ABOUT THIS TASK -
Reproduce all entries below verbatim. Skip the pictures.

INFORMATION SHOWN -
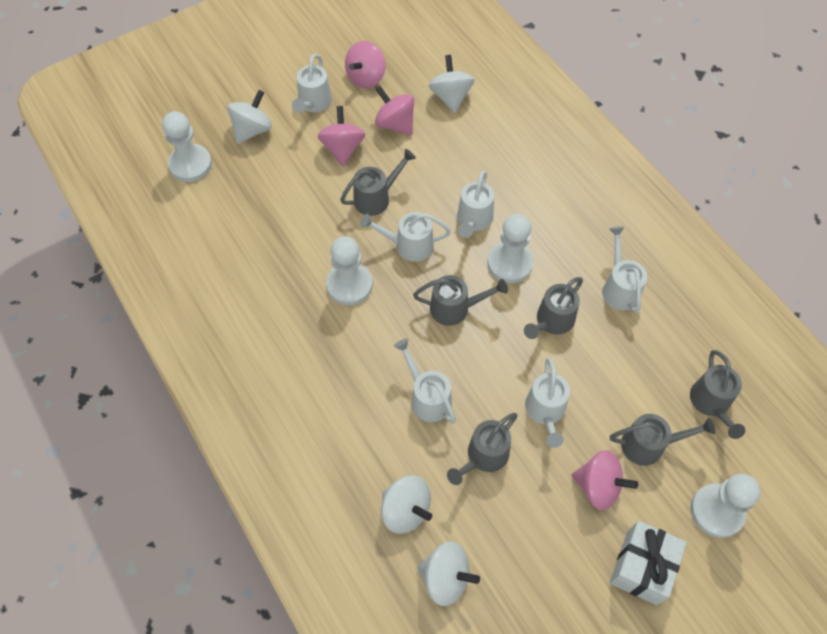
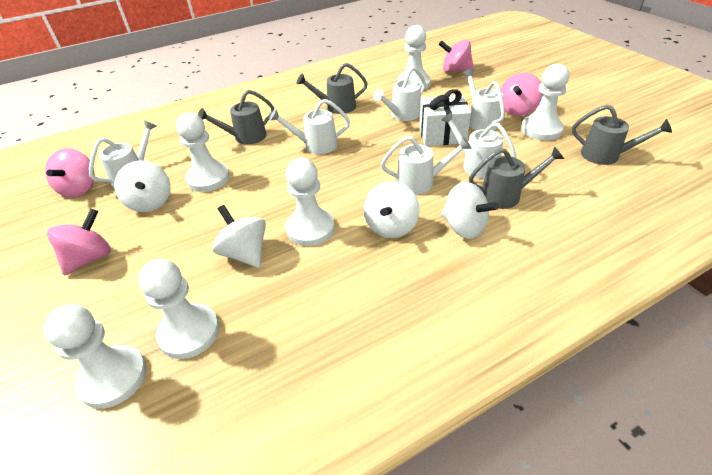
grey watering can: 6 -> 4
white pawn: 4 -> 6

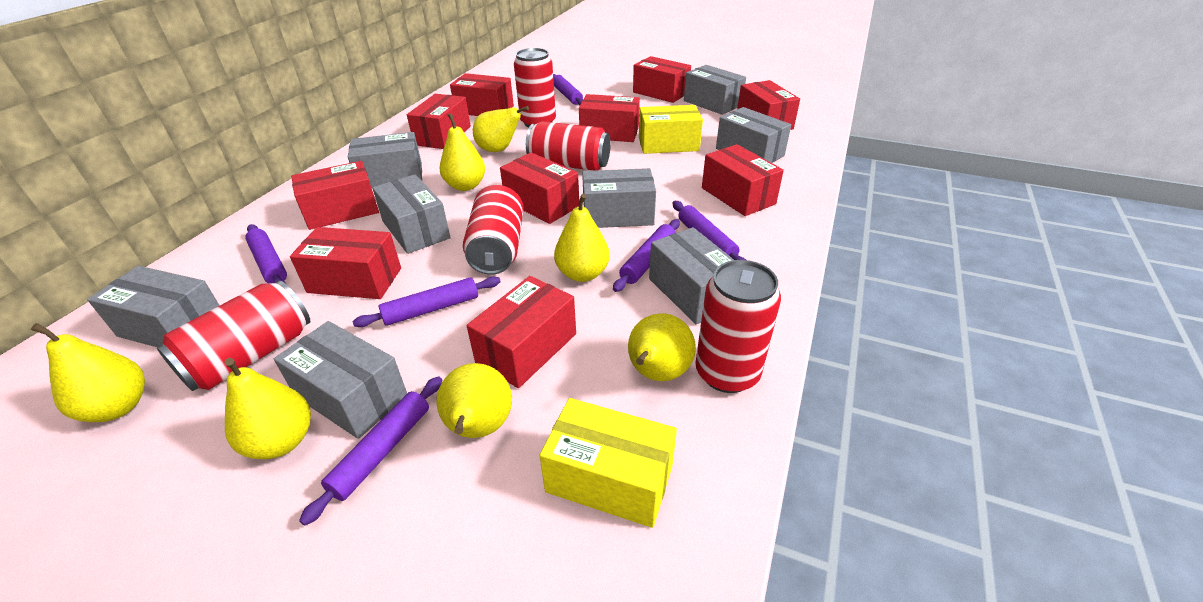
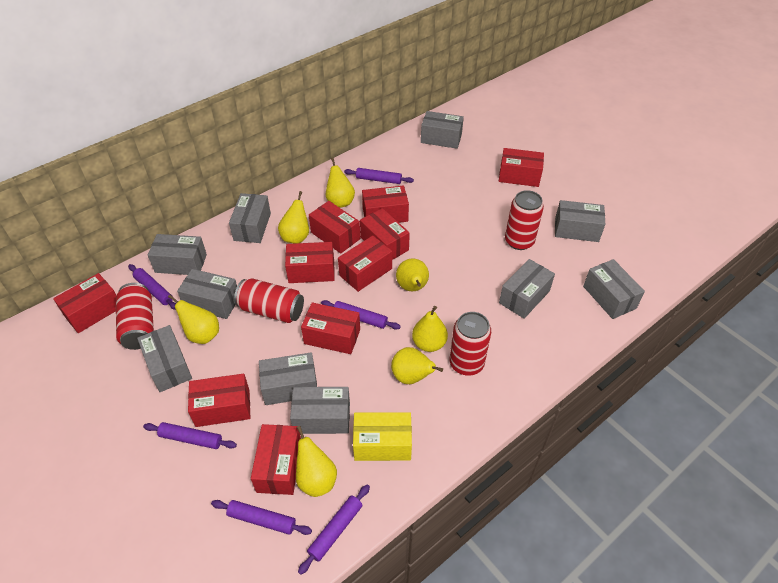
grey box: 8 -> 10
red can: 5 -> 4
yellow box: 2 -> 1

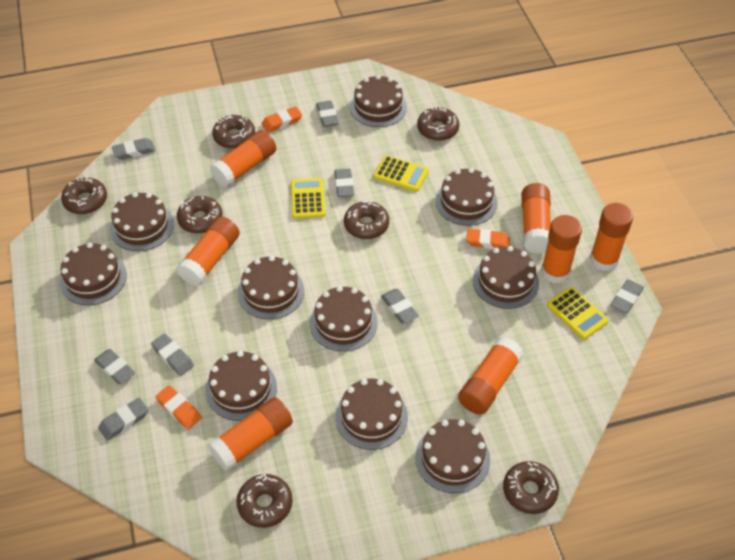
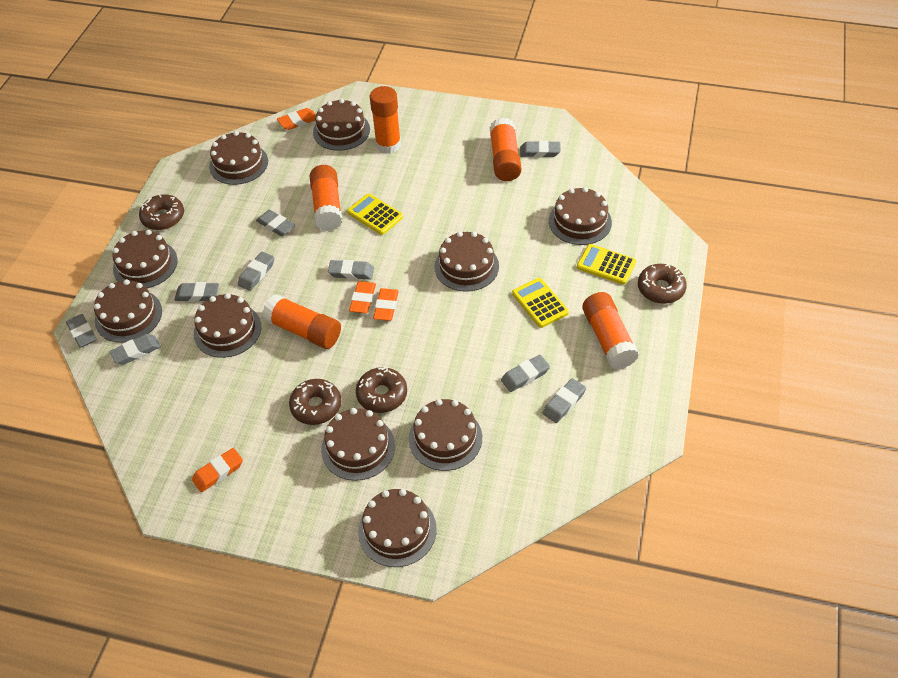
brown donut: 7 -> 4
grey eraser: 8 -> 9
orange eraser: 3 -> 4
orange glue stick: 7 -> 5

OUTPUT OF THE TASK -
grey watering can: 6 -> 4
white pawn: 4 -> 6

grey box: 8 -> 10
red can: 5 -> 4
yellow box: 2 -> 1

brown donut: 7 -> 4
grey eraser: 8 -> 9
orange eraser: 3 -> 4
orange glue stick: 7 -> 5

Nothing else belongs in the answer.